▸ **Record extracts**
==*==

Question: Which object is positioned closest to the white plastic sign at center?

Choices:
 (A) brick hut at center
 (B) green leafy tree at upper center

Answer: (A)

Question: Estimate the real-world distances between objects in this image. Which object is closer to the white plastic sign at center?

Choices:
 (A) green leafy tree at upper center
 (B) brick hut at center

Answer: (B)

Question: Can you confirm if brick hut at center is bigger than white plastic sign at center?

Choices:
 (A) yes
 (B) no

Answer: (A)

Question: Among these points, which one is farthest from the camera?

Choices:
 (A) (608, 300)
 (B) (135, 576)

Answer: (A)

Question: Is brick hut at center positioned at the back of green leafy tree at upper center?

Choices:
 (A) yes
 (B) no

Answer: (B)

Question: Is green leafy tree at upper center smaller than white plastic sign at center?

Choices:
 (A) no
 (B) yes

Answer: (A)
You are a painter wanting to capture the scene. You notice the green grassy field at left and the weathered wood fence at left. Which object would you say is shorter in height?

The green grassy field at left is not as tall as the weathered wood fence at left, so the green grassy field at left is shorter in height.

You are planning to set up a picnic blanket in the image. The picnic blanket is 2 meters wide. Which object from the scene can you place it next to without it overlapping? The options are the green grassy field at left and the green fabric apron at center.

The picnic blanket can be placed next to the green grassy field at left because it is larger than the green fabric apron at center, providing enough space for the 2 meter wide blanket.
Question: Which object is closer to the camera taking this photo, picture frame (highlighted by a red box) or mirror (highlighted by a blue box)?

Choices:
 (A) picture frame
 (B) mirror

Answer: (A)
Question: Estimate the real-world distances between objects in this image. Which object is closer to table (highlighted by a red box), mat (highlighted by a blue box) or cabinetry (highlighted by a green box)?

==*==

Copy out all of the entries above again, swapping every "brick hut" for "stone cottage" and keeping everything else the same.

▸ **Your response**
Question: Which object is positioned closest to the white plastic sign at center?

Choices:
 (A) stone cottage at center
 (B) green leafy tree at upper center

Answer: (A)

Question: Estimate the real-world distances between objects in this image. Which object is closer to the white plastic sign at center?

Choices:
 (A) green leafy tree at upper center
 (B) stone cottage at center

Answer: (B)

Question: Can you confirm if stone cottage at center is bigger than white plastic sign at center?

Choices:
 (A) yes
 (B) no

Answer: (A)

Question: Among these points, which one is farthest from the camera?

Choices:
 (A) (608, 300)
 (B) (135, 576)

Answer: (A)

Question: Is stone cottage at center positioned at the back of green leafy tree at upper center?

Choices:
 (A) yes
 (B) no

Answer: (B)

Question: Is green leafy tree at upper center smaller than white plastic sign at center?

Choices:
 (A) no
 (B) yes

Answer: (A)
You are a painter wanting to capture the scene. You notice the green grassy field at left and the weathered wood fence at left. Which object would you say is shorter in height?

The green grassy field at left is not as tall as the weathered wood fence at left, so the green grassy field at left is shorter in height.

You are planning to set up a picnic blanket in the image. The picnic blanket is 2 meters wide. Which object from the scene can you place it next to without it overlapping? The options are the green grassy field at left and the green fabric apron at center.

The picnic blanket can be placed next to the green grassy field at left because it is larger than the green fabric apron at center, providing enough space for the 2 meter wide blanket.
Question: Which object is closer to the camera taking this photo, picture frame (highlighted by a red box) or mirror (highlighted by a blue box)?

Choices:
 (A) picture frame
 (B) mirror

Answer: (A)
Question: Estimate the real-world distances between objects in this image. Which object is closer to table (highlighted by a red box), mat (highlighted by a blue box) or cabinetry (highlighted by a green box)?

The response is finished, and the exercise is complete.